Written exercise
Copy the material below word for word, from the line containing "Alama Uluave [185, 324]" down to the last line, including both.

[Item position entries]

_ _ _ _

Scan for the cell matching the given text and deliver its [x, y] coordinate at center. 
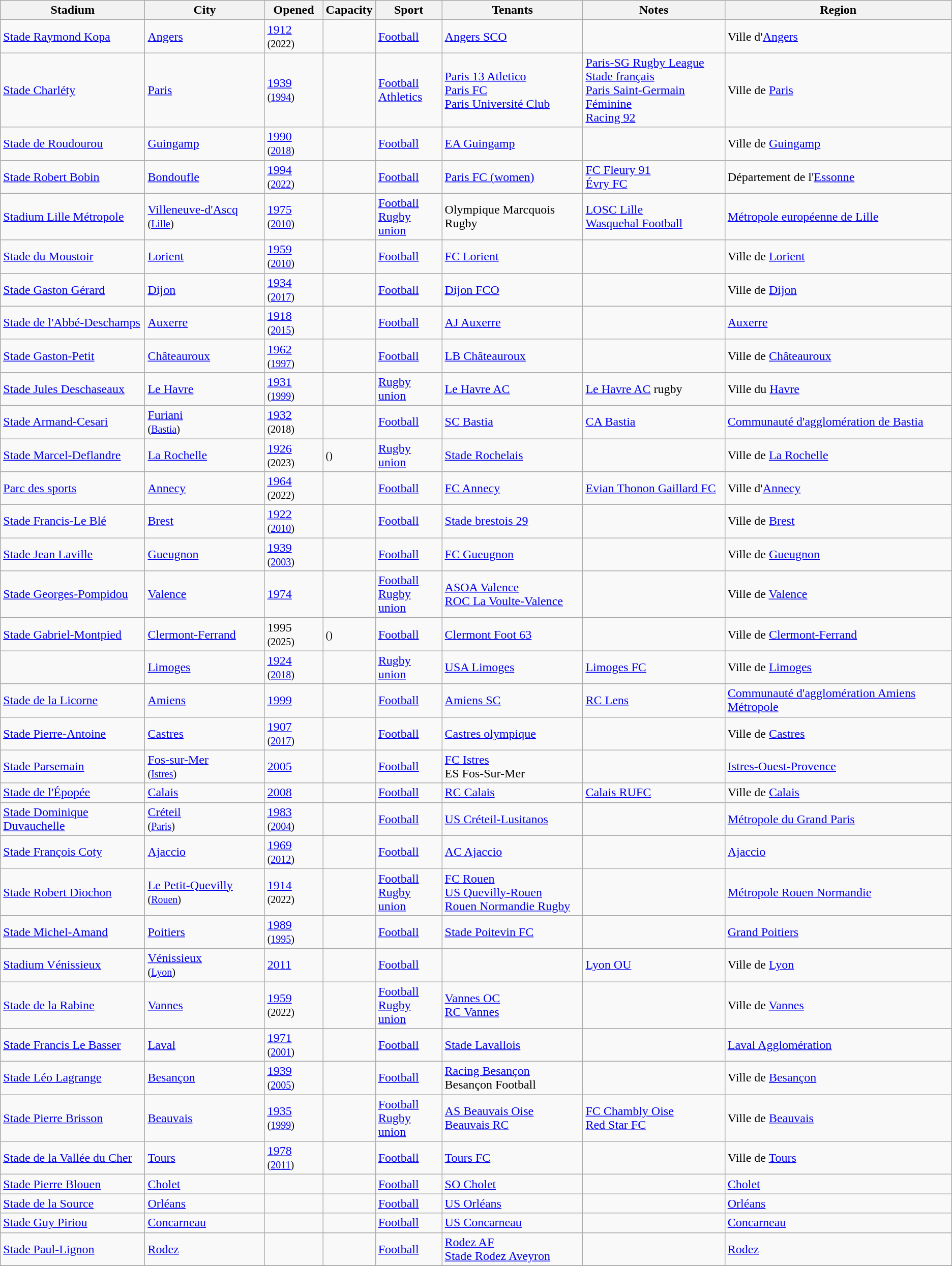
1964 (2022) [294, 488]
1978 (2011) [294, 1158]
Ville du Havre [838, 389]
Tours FC [513, 1158]
FootballAthletics [409, 90]
Istres-Ouest-Provence [838, 767]
1907 (2017) [294, 733]
City [204, 10]
Stade Jean Laville [73, 554]
1918 (2015) [294, 322]
1939 (1994) [294, 90]
2005 [294, 767]
1969 (2012) [294, 852]
Métropole Rouen Normandie [838, 892]
Sport [409, 10]
Furiani(Bastia) [204, 422]
2011 [294, 965]
Ville de Calais [838, 793]
1959 (2022) [294, 1005]
Stade Georges-Pompidou [73, 594]
AC Ajaccio [513, 852]
Stade de l'Épopée [73, 793]
Paris FC (women) [513, 177]
1971 (2001) [294, 1046]
FC Annecy [513, 488]
Stade Marcel-Deflandre [73, 455]
Le Petit-Quevilly (Rouen) [204, 892]
Vannes OCRC Vannes [513, 1005]
1974 [294, 594]
USA Limoges [513, 667]
Gueugnon [204, 554]
Stade Rochelais [513, 455]
Stade Michel-Amand [73, 932]
1924 (2018) [294, 667]
LOSC LilleWasquehal Football [654, 217]
Ville de Lorient [838, 256]
RC Lens [654, 701]
Stade Francis Le Basser [73, 1046]
1935 (1999) [294, 1118]
Ville d'Angers [838, 37]
Ville de Besançon [838, 1078]
Besançon [204, 1078]
Stade de l'Abbé-Deschamps [73, 322]
1983 (2004) [294, 819]
Vannes [204, 1005]
Le Havre AC [513, 389]
Amiens [204, 701]
Stade Armand-Cesari [73, 422]
Stade de la Rabine [73, 1005]
1932 (2018) [294, 422]
Ville de Valence [838, 594]
AJ Auxerre [513, 322]
Le Havre [204, 389]
1990 (2018) [294, 143]
Limoges [204, 667]
Stade du Moustoir [73, 256]
1926 (2023) [294, 455]
Stade de la Licorne [73, 701]
FC Lorient [513, 256]
FC IstresES Fos-Sur-Mer [513, 767]
Angers SCO [513, 37]
La Rochelle [204, 455]
Le Havre AC rugby [654, 389]
1922 (2010) [294, 522]
1999 [294, 701]
FC Fleury 91Évry FC [654, 177]
EA Guingamp [513, 143]
Poitiers [204, 932]
Guingamp [204, 143]
SO Cholet [513, 1184]
Créteil(Paris) [204, 819]
Angers [204, 37]
Communauté d'agglomération Amiens Métropole [838, 701]
Métropole européenne de Lille [838, 217]
1959 (2010) [294, 256]
Ville d'Annecy [838, 488]
Stade brestois 29 [513, 522]
1989 (1995) [294, 932]
Stade Raymond Kopa [73, 37]
Communauté d'agglomération de Bastia [838, 422]
Stadium Lille Métropole [73, 217]
Stade Poitevin FC [513, 932]
Stade Gabriel-Montpied [73, 635]
Brest [204, 522]
Stade de la Vallée du Cher [73, 1158]
Calais RUFC [654, 793]
Villeneuve-d'Ascq(Lille) [204, 217]
1939 (2003) [294, 554]
Rodez AFStade Rodez Aveyron [513, 1249]
Limoges FC [654, 667]
Castres olympique [513, 733]
Dijon FCO [513, 290]
Castres [204, 733]
Vénissieux(Lyon) [204, 965]
Ville de La Rochelle [838, 455]
Stade de Roudourou [73, 143]
Stade Pierre Brisson [73, 1118]
Stade Paul-Lignon [73, 1249]
Ville de Lyon [838, 965]
Paris [204, 90]
Amiens SC [513, 701]
Stade Léo Lagrange [73, 1078]
ASOA ValenceROC La Voulte-Valence [513, 594]
1939 (2005) [294, 1078]
Ville de Tours [838, 1158]
Stade Lavallois [513, 1046]
US Concarneau [513, 1223]
Calais [204, 793]
Clermont Foot 63 [513, 635]
Métropole du Grand Paris [838, 819]
Clermont-Ferrand [204, 635]
1934 (2017) [294, 290]
Stade Gaston-Petit [73, 356]
Racing BesançonBesançon Football [513, 1078]
Stadium [73, 10]
Tenants [513, 10]
Evian Thonon Gaillard FC [654, 488]
Laval [204, 1046]
Département de l'Essonne [838, 177]
Stade Gaston Gérard [73, 290]
1912 (2022) [294, 37]
Stade Charléty [73, 90]
Capacity [349, 10]
Lorient [204, 256]
Tours [204, 1158]
Ville de Limoges [838, 667]
1994 (2022) [294, 177]
Stade Guy Piriou [73, 1223]
Parc des sports [73, 488]
FC RouenUS Quevilly-RouenRouen Normandie Rugby [513, 892]
Ville de Paris [838, 90]
Bondoufle [204, 177]
Stade Pierre-Antoine [73, 733]
Stade Robert Diochon [73, 892]
Ville de Vannes [838, 1005]
Opened [294, 10]
1975 (2010) [294, 217]
RC Calais [513, 793]
Annecy [204, 488]
Ville de Clermont-Ferrand [838, 635]
Stade Jules Deschaseaux [73, 389]
Stade Robert Bobin [73, 177]
Dijon [204, 290]
Laval Agglomération [838, 1046]
2008 [294, 793]
Beauvais [204, 1118]
CA Bastia [654, 422]
Stade Dominique Duvauchelle [73, 819]
Stade Parsemain [73, 767]
Ville de Châteauroux [838, 356]
1914 (2022) [294, 892]
Ville de Gueugnon [838, 554]
Stade Pierre Blouen [73, 1184]
Valence [204, 594]
1962 (1997) [294, 356]
Region [838, 10]
Ville de Beauvais [838, 1118]
SC Bastia [513, 422]
1995 (2025) [294, 635]
Lyon OU [654, 965]
US Créteil-Lusitanos [513, 819]
FC Gueugnon [513, 554]
Ville de Brest [838, 522]
Stadium Vénissieux [73, 965]
Châteauroux [204, 356]
Olympique Marcquois Rugby [513, 217]
FC Chambly OiseRed Star FC [654, 1118]
Stade François Coty [73, 852]
Ville de Guingamp [838, 143]
LB Châteauroux [513, 356]
Paris 13 AtleticoParis FCParis Université Club [513, 90]
AS Beauvais OiseBeauvais RC [513, 1118]
US Orléans [513, 1204]
Ville de Dijon [838, 290]
Stade Francis-Le Blé [73, 522]
Grand Poitiers [838, 932]
Notes [654, 10]
Stade de la Source [73, 1204]
Paris-SG Rugby LeagueStade françaisParis Saint-Germain FéminineRacing 92 [654, 90]
Ville de Castres [838, 733]
1931 (1999) [294, 389]
Fos-sur-Mer(Istres) [204, 767]
Scan for the cell matching the given text and deliver its [x, y] coordinate at center. 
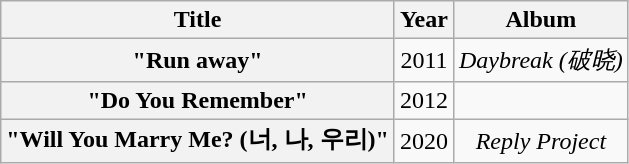
Title [198, 20]
"Will You Marry Me? (너, 나, 우리)" [198, 140]
Year [424, 20]
2012 [424, 100]
Daybreak (破晓) [540, 60]
Reply Project [540, 140]
Album [540, 20]
"Run away" [198, 60]
"Do You Remember" [198, 100]
2011 [424, 60]
2020 [424, 140]
Output the [x, y] coordinate of the center of the cell containing the given text.  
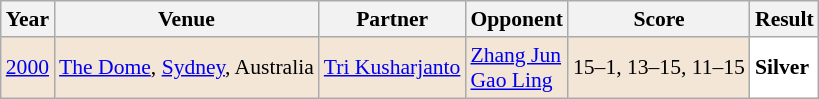
The Dome, Sydney, Australia [186, 68]
2000 [28, 68]
Silver [784, 68]
Partner [392, 19]
15–1, 13–15, 11–15 [659, 68]
Zhang Jun Gao Ling [516, 68]
Year [28, 19]
Opponent [516, 19]
Score [659, 19]
Result [784, 19]
Venue [186, 19]
Tri Kusharjanto [392, 68]
Identify which cell holds the provided text, then report its [X, Y] central coordinate. 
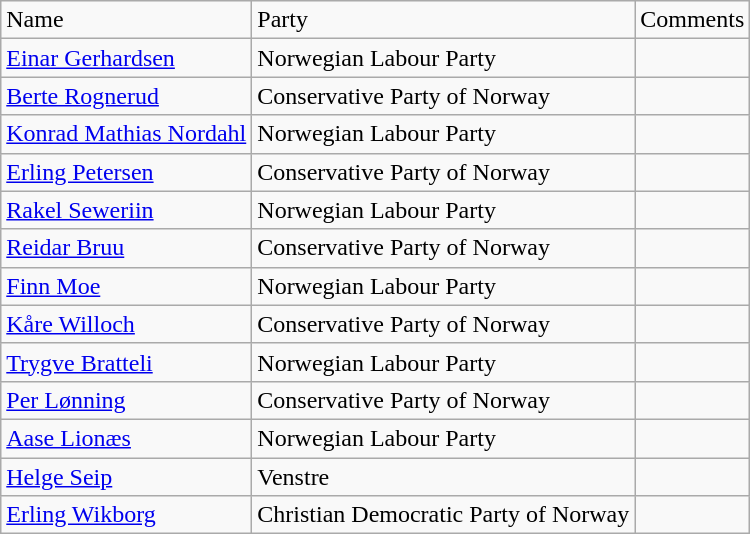
Trygve Bratteli [126, 362]
Berte Rognerud [126, 96]
Konrad Mathias Nordahl [126, 134]
Party [444, 20]
Erling Petersen [126, 172]
Reidar Bruu [126, 248]
Name [126, 20]
Christian Democratic Party of Norway [444, 515]
Einar Gerhardsen [126, 58]
Comments [692, 20]
Erling Wikborg [126, 515]
Finn Moe [126, 286]
Kåre Willoch [126, 324]
Rakel Seweriin [126, 210]
Aase Lionæs [126, 438]
Venstre [444, 477]
Per Lønning [126, 400]
Helge Seip [126, 477]
From the cell containing the given text, extract its center point as [x, y] coordinate. 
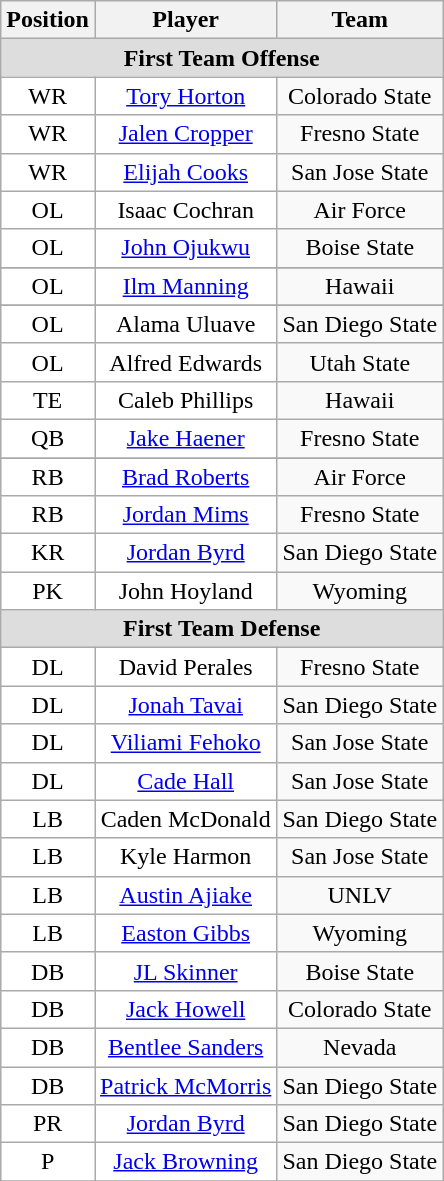
Alama Uluave [185, 324]
Ilm Manning [185, 286]
JL Skinner [185, 971]
First Team Offense [222, 58]
Jalen Cropper [185, 134]
Elijah Cooks [185, 172]
Easton Gibbs [185, 933]
P [48, 1162]
Alfred Edwards [185, 362]
David Perales [185, 667]
Jack Howell [185, 1009]
Team [360, 20]
Utah State [360, 362]
Player [185, 20]
Bentlee Sanders [185, 1047]
John Hoyland [185, 591]
Isaac Cochran [185, 210]
Viliami Fehoko [185, 743]
TE [48, 400]
Jordan Mims [185, 515]
UNLV [360, 895]
KR [48, 553]
Cade Hall [185, 781]
Jack Browning [185, 1162]
Patrick McMorris [185, 1085]
Austin Ajiake [185, 895]
Brad Roberts [185, 477]
Jake Haener [185, 438]
Nevada [360, 1047]
Tory Horton [185, 96]
Jonah Tavai [185, 705]
Caleb Phillips [185, 400]
First Team Defense [222, 629]
PR [48, 1124]
Caden McDonald [185, 819]
Position [48, 20]
QB [48, 438]
John Ojukwu [185, 248]
PK [48, 591]
Kyle Harmon [185, 857]
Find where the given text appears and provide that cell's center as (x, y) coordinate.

_ _ _ _

Problem solution
Alama Uluave [185, 324]
Ilm Manning [185, 286]
JL Skinner [185, 971]
First Team Offense [222, 58]
Jalen Cropper [185, 134]
Elijah Cooks [185, 172]
Easton Gibbs [185, 933]
P [48, 1162]
Alfred Edwards [185, 362]
David Perales [185, 667]
Jack Howell [185, 1009]
Team [360, 20]
Utah State [360, 362]
Player [185, 20]
Bentlee Sanders [185, 1047]
John Hoyland [185, 591]
Isaac Cochran [185, 210]
Viliami Fehoko [185, 743]
TE [48, 400]
Jordan Mims [185, 515]
UNLV [360, 895]
KR [48, 553]
Cade Hall [185, 781]
Jack Browning [185, 1162]
Patrick McMorris [185, 1085]
Austin Ajiake [185, 895]
Brad Roberts [185, 477]
Jake Haener [185, 438]
Nevada [360, 1047]
Tory Horton [185, 96]
Jonah Tavai [185, 705]
Caleb Phillips [185, 400]
First Team Defense [222, 629]
PR [48, 1124]
Caden McDonald [185, 819]
Position [48, 20]
QB [48, 438]
John Ojukwu [185, 248]
PK [48, 591]
Kyle Harmon [185, 857]
Find where the given text appears and provide that cell's center as (x, y) coordinate.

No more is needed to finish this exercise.